● Exercise instructions: Your copy of the data below must be exact and must leave out all pictures.

Start of Data block

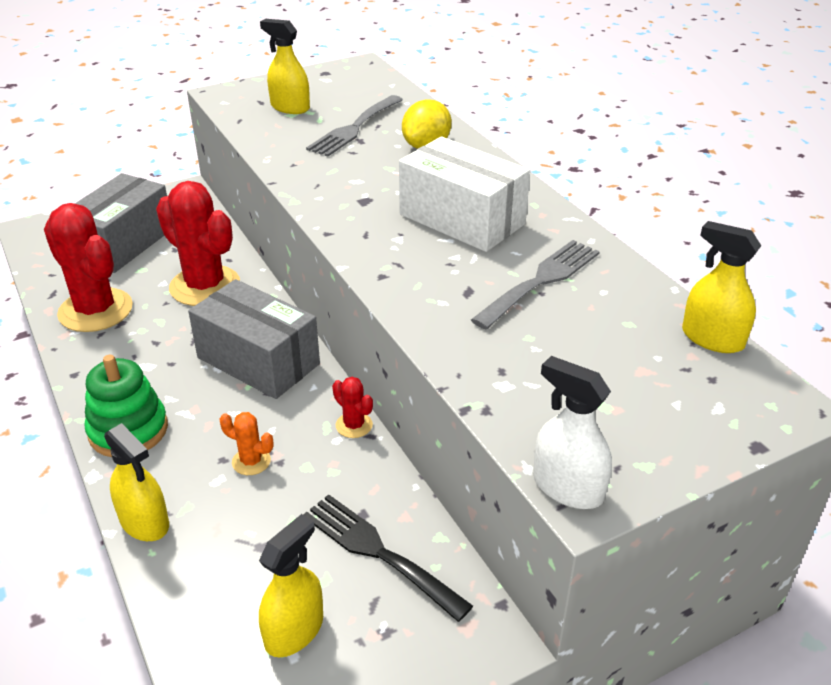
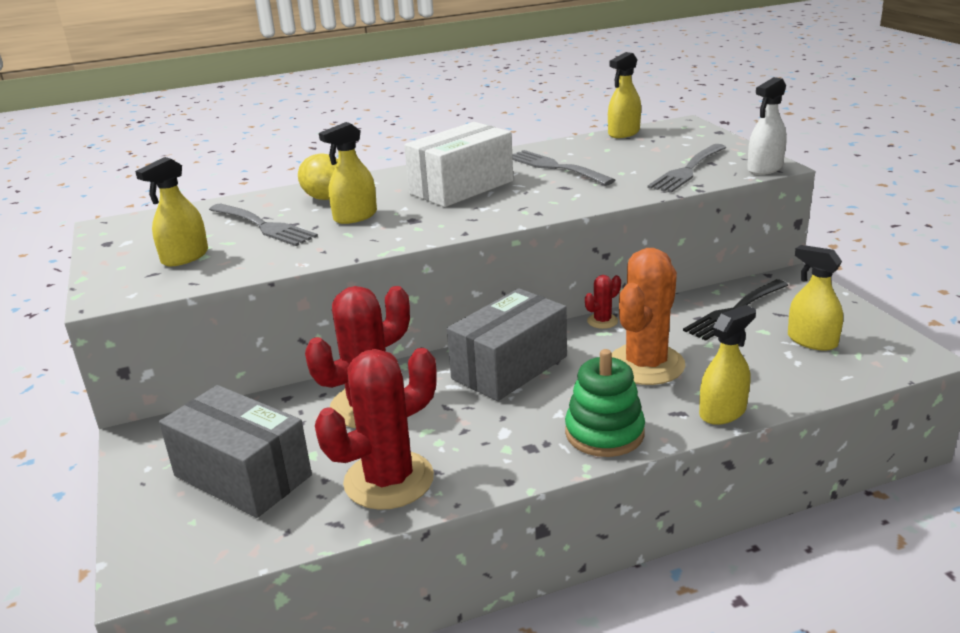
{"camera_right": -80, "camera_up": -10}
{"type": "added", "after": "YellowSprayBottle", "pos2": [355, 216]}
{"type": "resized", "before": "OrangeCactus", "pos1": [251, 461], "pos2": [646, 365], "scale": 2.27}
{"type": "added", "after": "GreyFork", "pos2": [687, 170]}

End of Data block

● Response area:
{"camera_right": -80, "camera_up": -10}
{"type": "added", "after": "YellowSprayBottle", "pos2": [355, 216]}
{"type": "resized", "before": "OrangeCactus", "pos1": [251, 461], "pos2": [646, 365], "scale": 2.27}
{"type": "added", "after": "GreyFork", "pos2": [687, 170]}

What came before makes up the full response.